**Task statement**
Would you set down the data below exactly as shown?

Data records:

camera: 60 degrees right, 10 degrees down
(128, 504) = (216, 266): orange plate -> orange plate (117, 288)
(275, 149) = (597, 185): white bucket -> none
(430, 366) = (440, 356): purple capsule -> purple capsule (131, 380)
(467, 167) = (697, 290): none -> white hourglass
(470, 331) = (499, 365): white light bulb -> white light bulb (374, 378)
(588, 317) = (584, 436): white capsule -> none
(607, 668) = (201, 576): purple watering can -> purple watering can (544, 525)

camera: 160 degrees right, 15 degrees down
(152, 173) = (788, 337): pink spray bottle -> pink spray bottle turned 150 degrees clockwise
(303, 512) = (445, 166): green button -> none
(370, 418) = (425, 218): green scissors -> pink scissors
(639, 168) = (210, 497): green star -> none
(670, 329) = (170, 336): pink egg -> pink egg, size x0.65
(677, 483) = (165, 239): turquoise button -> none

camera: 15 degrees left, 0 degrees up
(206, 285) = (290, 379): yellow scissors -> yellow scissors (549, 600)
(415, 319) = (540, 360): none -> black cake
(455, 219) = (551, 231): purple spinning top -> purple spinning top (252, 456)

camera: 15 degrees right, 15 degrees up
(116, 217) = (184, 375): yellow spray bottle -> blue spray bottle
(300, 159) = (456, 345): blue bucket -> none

**Output for this task**
camera: 60 degrees right, 10 degrees down
(128, 504) = (216, 266): orange plate -> orange plate (117, 288)
(275, 149) = (597, 185): white bucket -> none
(430, 366) = (440, 356): purple capsule -> purple capsule (131, 380)
(467, 167) = (697, 290): none -> white hourglass
(470, 331) = (499, 365): white light bulb -> white light bulb (374, 378)
(588, 317) = (584, 436): white capsule -> none
(607, 668) = (201, 576): purple watering can -> purple watering can (544, 525)

camera: 160 degrees right, 15 degrees down
(152, 173) = (788, 337): pink spray bottle -> pink spray bottle turned 150 degrees clockwise
(303, 512) = (445, 166): green button -> none
(370, 418) = (425, 218): green scissors -> pink scissors
(639, 168) = (210, 497): green star -> none
(670, 329) = (170, 336): pink egg -> pink egg, size x0.65
(677, 483) = (165, 239): turquoise button -> none

camera: 15 degrees left, 0 degrees up
(206, 285) = (290, 379): yellow scissors -> yellow scissors (549, 600)
(415, 319) = (540, 360): none -> black cake
(455, 219) = (551, 231): purple spinning top -> purple spinning top (252, 456)

camera: 15 degrees right, 15 degrees up
(116, 217) = (184, 375): yellow spray bottle -> blue spray bottle
(300, 159) = (456, 345): blue bucket -> none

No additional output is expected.